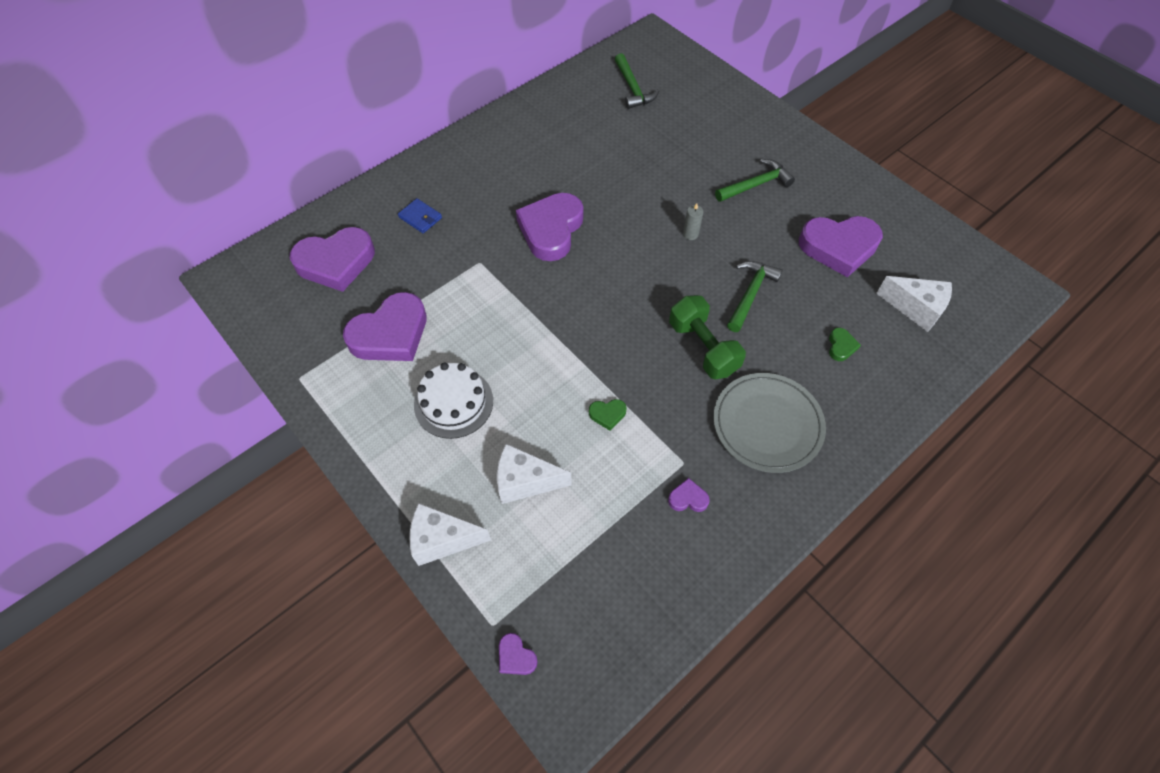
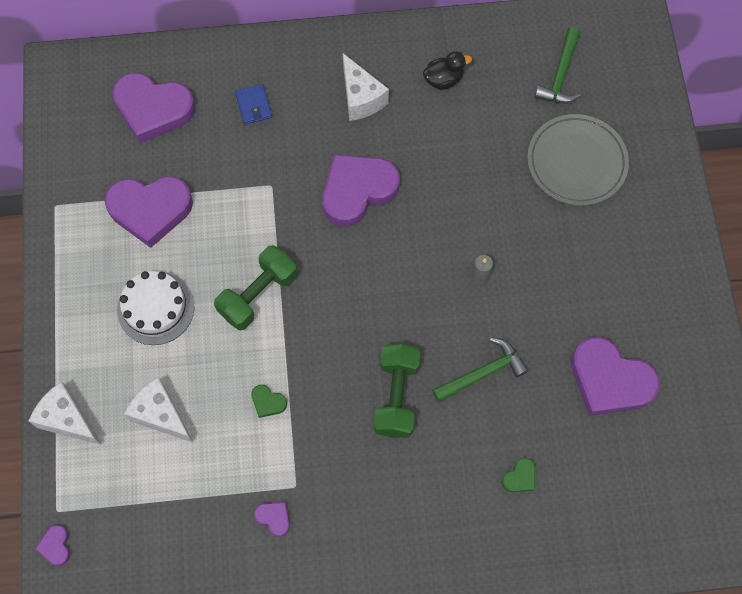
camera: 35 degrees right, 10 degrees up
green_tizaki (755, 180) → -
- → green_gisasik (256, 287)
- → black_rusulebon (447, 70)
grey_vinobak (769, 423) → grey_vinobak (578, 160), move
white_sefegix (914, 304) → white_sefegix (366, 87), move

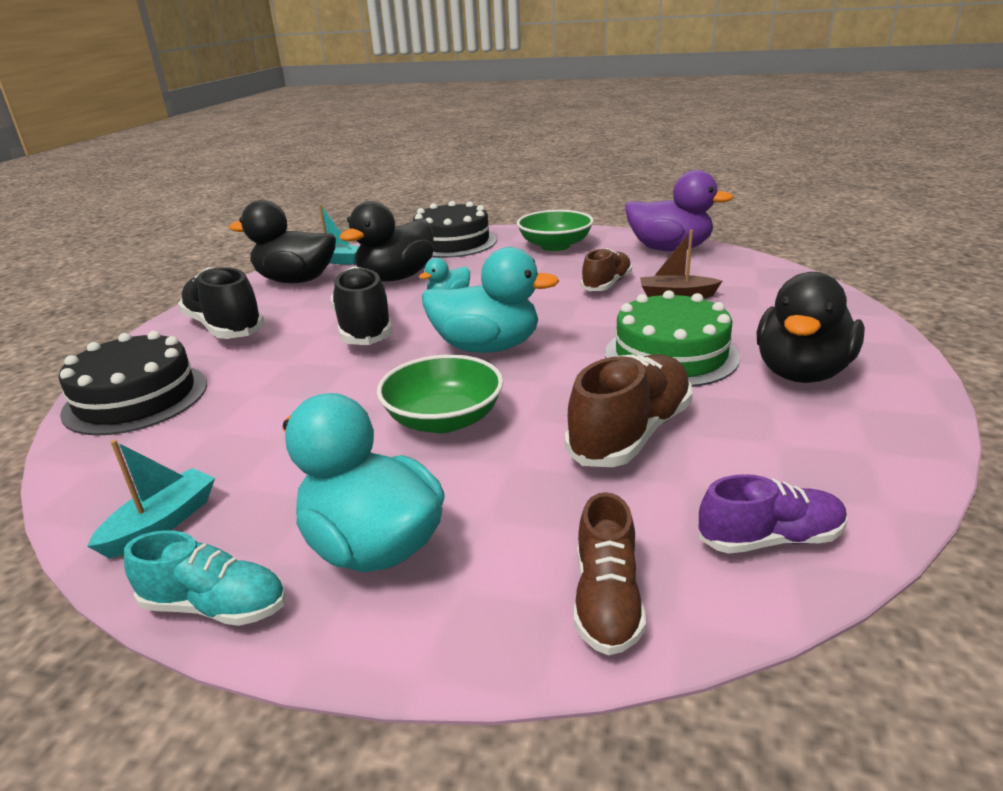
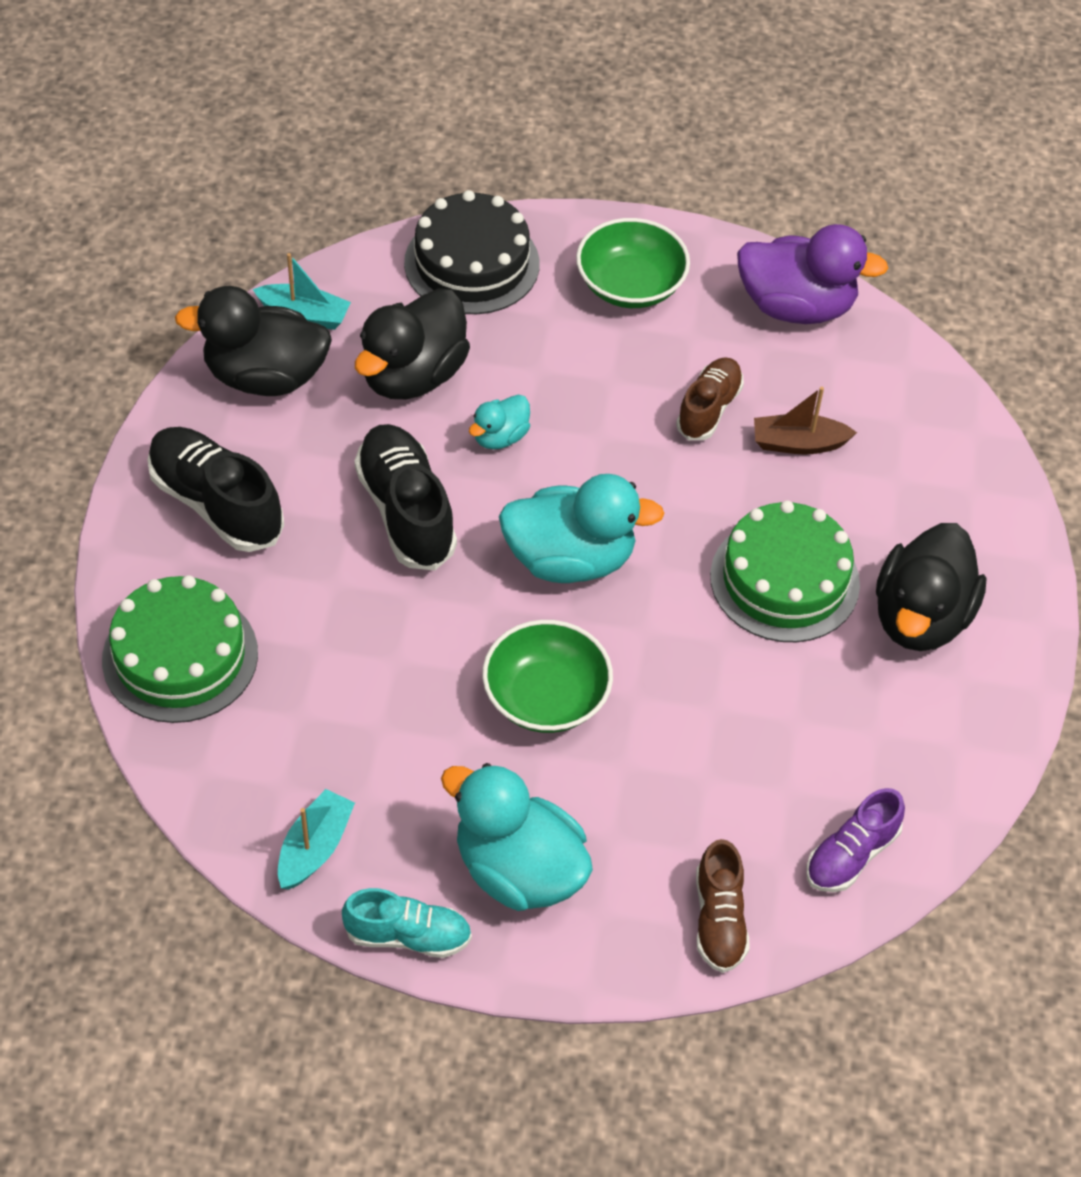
camera: 10 degrees left, 25 degrees up
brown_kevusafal (629, 410) → -
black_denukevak (133, 383) → green_denukevak (180, 649)
purple_kevusafal (773, 514) → purple_kevusafal (855, 840), 150 degrees clockwise

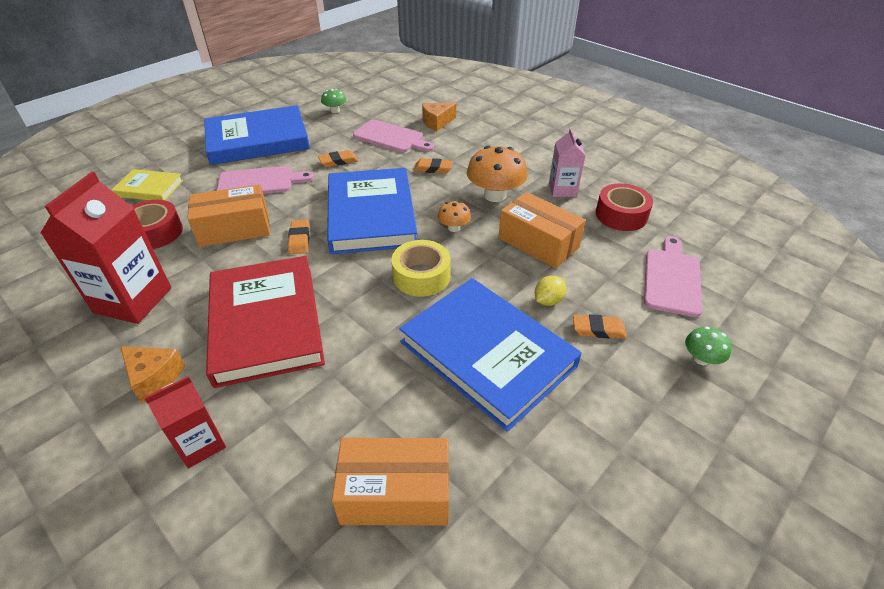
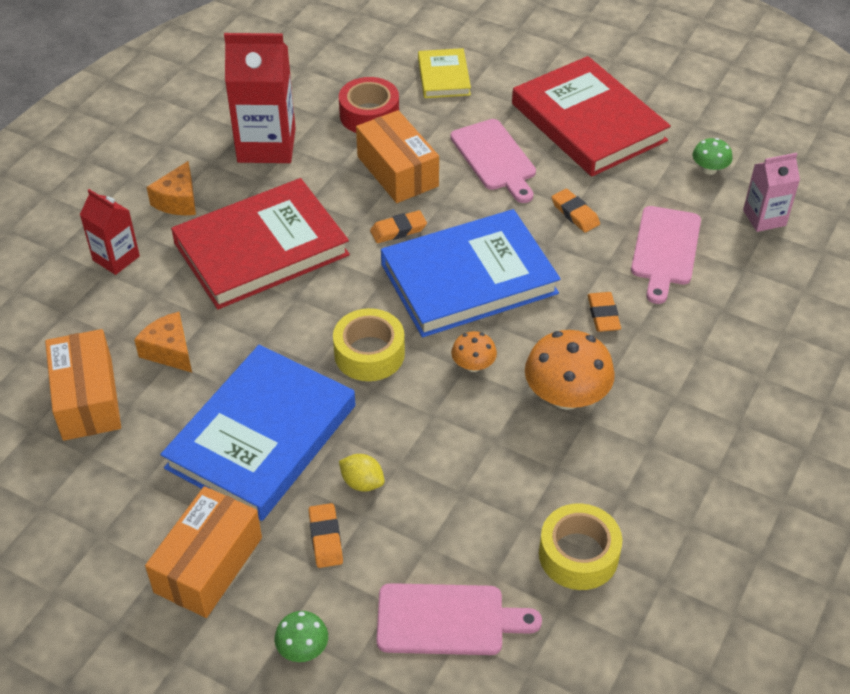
camera: 75 degrees right, 5 degrees up
orange_sefegix (439, 117) → orange_sefegix (163, 342), move
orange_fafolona (542, 230) → orange_fafolona (203, 552), move
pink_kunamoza (567, 162) → pink_kunamoza (771, 192), move
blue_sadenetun (257, 135) → red_sadenetun (591, 116)
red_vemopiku (624, 207) → yellow_vemopiku (580, 546)

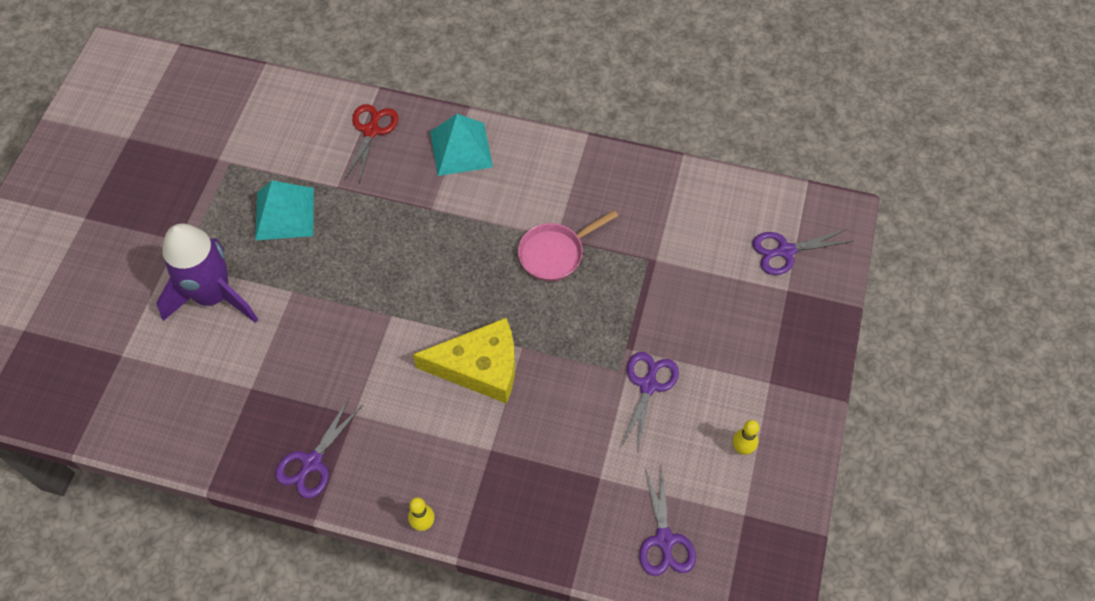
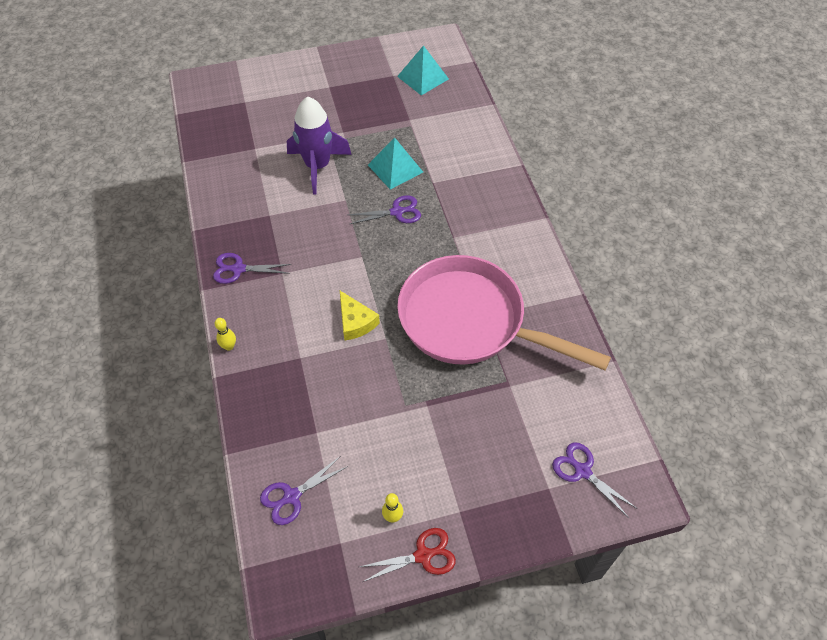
camera: 60 degrees right, 5 degrees down
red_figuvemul (371, 143) → red_figuvemul (407, 555), move
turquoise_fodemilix (461, 145) → turquoise_fodemilix (423, 70), move
purple_figuvemul (650, 400) → purple_figuvemul (384, 209), move
yellow_sefegix (464, 361) → yellow_sefegix (360, 316), x0.67
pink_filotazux (568, 245) → pink_filotazux (504, 313), x2.42

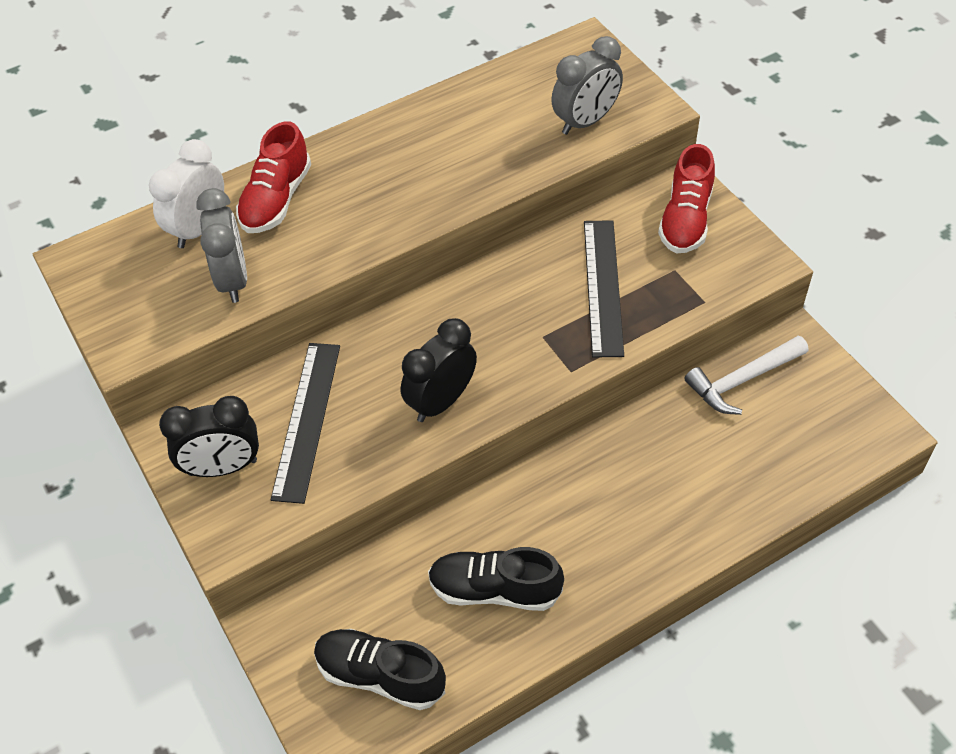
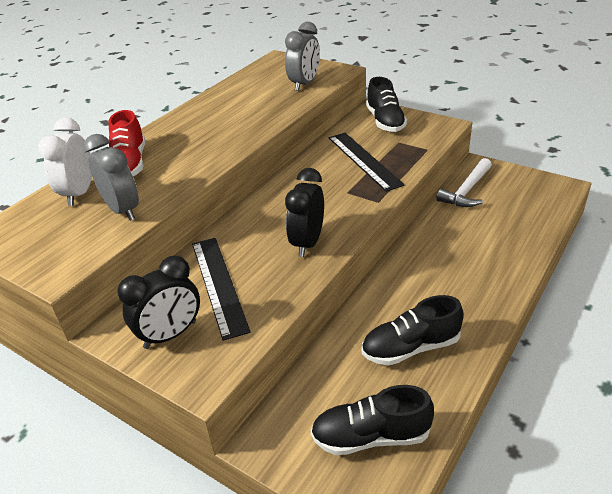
camera: 25 degrees left, 15 degrees down
red_kevusafal (686, 198) → black_kevusafal (386, 104)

──────────────────────────────

(WORK ORDER):
The listing above is to be retyped exactly, with all pictures left out.

(ANSWER SPACE):
camera: 35 degrees right, 10 degrees up
green_tizaki (755, 180) → -
- → green_gisasik (256, 287)
- → black_rusulebon (447, 70)
grey_vinobak (769, 423) → grey_vinobak (578, 160), move
white_sefegix (914, 304) → white_sefegix (366, 87), move

camera: 10 degrees left, 25 degrees up
brown_kevusafal (629, 410) → -
black_denukevak (133, 383) → green_denukevak (180, 649)
purple_kevusafal (773, 514) → purple_kevusafal (855, 840), 150 degrees clockwise

camera: 75 degrees right, 5 degrees up
orange_sefegix (439, 117) → orange_sefegix (163, 342), move
orange_fafolona (542, 230) → orange_fafolona (203, 552), move
pink_kunamoza (567, 162) → pink_kunamoza (771, 192), move
blue_sadenetun (257, 135) → red_sadenetun (591, 116)
red_vemopiku (624, 207) → yellow_vemopiku (580, 546)

camera: 60 degrees right, 5 degrees down
red_figuvemul (371, 143) → red_figuvemul (407, 555), move
turquoise_fodemilix (461, 145) → turquoise_fodemilix (423, 70), move
purple_figuvemul (650, 400) → purple_figuvemul (384, 209), move
yellow_sefegix (464, 361) → yellow_sefegix (360, 316), x0.67
pink_filotazux (568, 245) → pink_filotazux (504, 313), x2.42

camera: 25 degrees left, 15 degrees down
red_kevusafal (686, 198) → black_kevusafal (386, 104)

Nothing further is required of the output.